Your task is to restate word for word the lines of the listing below that start at the one containing "purple teddy bear: 1 -> 3" and run to the end; please add nothing.
** Opening Dataset records block **
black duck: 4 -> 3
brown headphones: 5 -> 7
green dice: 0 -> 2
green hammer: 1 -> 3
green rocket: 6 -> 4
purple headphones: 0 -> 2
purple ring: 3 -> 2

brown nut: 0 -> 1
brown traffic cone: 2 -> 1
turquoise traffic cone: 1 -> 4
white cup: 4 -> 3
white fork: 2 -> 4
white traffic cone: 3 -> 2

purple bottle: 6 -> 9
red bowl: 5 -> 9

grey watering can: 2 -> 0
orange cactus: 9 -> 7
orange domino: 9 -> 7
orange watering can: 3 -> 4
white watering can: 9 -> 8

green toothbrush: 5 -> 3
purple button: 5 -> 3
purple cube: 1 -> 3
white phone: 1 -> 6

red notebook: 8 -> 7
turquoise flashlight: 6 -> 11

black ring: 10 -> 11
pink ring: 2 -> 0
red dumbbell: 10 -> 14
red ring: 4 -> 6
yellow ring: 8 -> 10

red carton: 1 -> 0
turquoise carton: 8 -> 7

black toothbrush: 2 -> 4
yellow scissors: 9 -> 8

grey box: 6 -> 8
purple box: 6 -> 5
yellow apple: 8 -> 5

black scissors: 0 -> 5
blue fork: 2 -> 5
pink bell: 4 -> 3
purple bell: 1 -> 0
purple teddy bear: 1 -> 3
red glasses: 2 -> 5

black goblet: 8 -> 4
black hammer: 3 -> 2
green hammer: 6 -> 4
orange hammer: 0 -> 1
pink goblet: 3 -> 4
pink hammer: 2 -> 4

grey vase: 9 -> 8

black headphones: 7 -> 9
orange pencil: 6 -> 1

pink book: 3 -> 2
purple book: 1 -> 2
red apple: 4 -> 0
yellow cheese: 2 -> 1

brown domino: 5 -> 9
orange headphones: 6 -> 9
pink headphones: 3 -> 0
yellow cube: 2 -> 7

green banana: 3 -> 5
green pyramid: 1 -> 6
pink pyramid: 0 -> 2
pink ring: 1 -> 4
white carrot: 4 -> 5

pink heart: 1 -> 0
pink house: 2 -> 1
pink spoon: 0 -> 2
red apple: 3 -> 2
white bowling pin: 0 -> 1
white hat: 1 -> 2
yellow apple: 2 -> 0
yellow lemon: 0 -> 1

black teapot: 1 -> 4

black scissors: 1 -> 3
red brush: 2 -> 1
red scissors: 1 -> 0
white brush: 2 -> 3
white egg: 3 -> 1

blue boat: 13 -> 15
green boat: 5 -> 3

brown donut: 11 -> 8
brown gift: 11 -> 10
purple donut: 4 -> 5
** Closing Dataset records block **
▸ Task output
purple teddy bear: 1 -> 3
red glasses: 2 -> 5

black goblet: 8 -> 4
black hammer: 3 -> 2
green hammer: 6 -> 4
orange hammer: 0 -> 1
pink goblet: 3 -> 4
pink hammer: 2 -> 4

grey vase: 9 -> 8

black headphones: 7 -> 9
orange pencil: 6 -> 1

pink book: 3 -> 2
purple book: 1 -> 2
red apple: 4 -> 0
yellow cheese: 2 -> 1

brown domino: 5 -> 9
orange headphones: 6 -> 9
pink headphones: 3 -> 0
yellow cube: 2 -> 7

green banana: 3 -> 5
green pyramid: 1 -> 6
pink pyramid: 0 -> 2
pink ring: 1 -> 4
white carrot: 4 -> 5

pink heart: 1 -> 0
pink house: 2 -> 1
pink spoon: 0 -> 2
red apple: 3 -> 2
white bowling pin: 0 -> 1
white hat: 1 -> 2
yellow apple: 2 -> 0
yellow lemon: 0 -> 1

black teapot: 1 -> 4

black scissors: 1 -> 3
red brush: 2 -> 1
red scissors: 1 -> 0
white brush: 2 -> 3
white egg: 3 -> 1

blue boat: 13 -> 15
green boat: 5 -> 3

brown donut: 11 -> 8
brown gift: 11 -> 10
purple donut: 4 -> 5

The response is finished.